--- TASK BRIEF ---
Reproduce every item below word for word, and leave the pictures out of your answer.

Spatial relationship items:
::::::

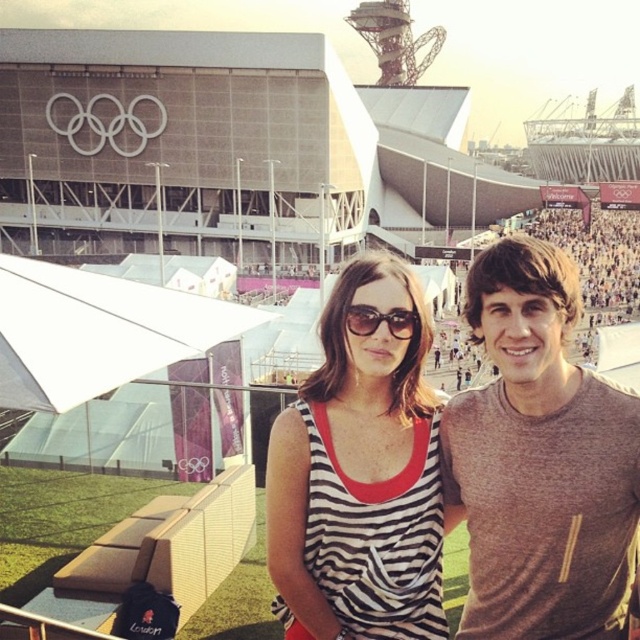
You are a photographer trying to capture a closeup shot of the sunglasses at center. The striped fabric tank top at center is blocking your view. Can you move the tank top to the side to get a clear shot of the sunglasses?

The striped fabric tank top at center has a larger size compared to sunglasses at center. Since the tank top is larger, it might block more of the view, so moving it aside could help get a clear shot of the sunglasses at center.

You are standing at the Olympic Park in London and want to take a photo of the Olympic rings displayed on the modern building. The camera you are using has a maximum zoom range of 100 feet. Is the point where the Olympic rings are located, which is at coordinate point (516,237), within the camera range?

The point (516,237) is 105.48 feet away from the camera, which exceeds the maximum zoom range of 100 feet. Therefore, the Olympic rings at point (516,237) are out of the camera range.

You are a photographer trying to capture a candid shot of the two people in front of the Olympic Park building. Your camera has a maximum focus range of 3 meters. Can you focus on both the striped fabric tank top at center and the sunglasses at center at the same time?

The striped fabric tank top at center is 3.80 meters from the sunglasses at center. Since the distance between them exceeds the camera maximum focus range of 3 meters, you cannot focus on both at the same time.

::::::

--- OUTPUT FOR THIS EXERCISE ---
You are a photographer trying to capture a closeup shot of the sunglasses at center. The striped fabric tank top at center is blocking your view. Can you move the tank top to the side to get a clear shot of the sunglasses?

The striped fabric tank top at center has a larger size compared to sunglasses at center. Since the tank top is larger, it might block more of the view, so moving it aside could help get a clear shot of the sunglasses at center.

You are standing at the Olympic Park in London and want to take a photo of the Olympic rings displayed on the modern building. The camera you are using has a maximum zoom range of 100 feet. Is the point where the Olympic rings are located, which is at coordinate point (516,237), within the camera range?

The point (516,237) is 105.48 feet away from the camera, which exceeds the maximum zoom range of 100 feet. Therefore, the Olympic rings at point (516,237) are out of the camera range.

You are a photographer trying to capture a candid shot of the two people in front of the Olympic Park building. Your camera has a maximum focus range of 3 meters. Can you focus on both the striped fabric tank top at center and the sunglasses at center at the same time?

The striped fabric tank top at center is 3.80 meters from the sunglasses at center. Since the distance between them exceeds the camera maximum focus range of 3 meters, you cannot focus on both at the same time.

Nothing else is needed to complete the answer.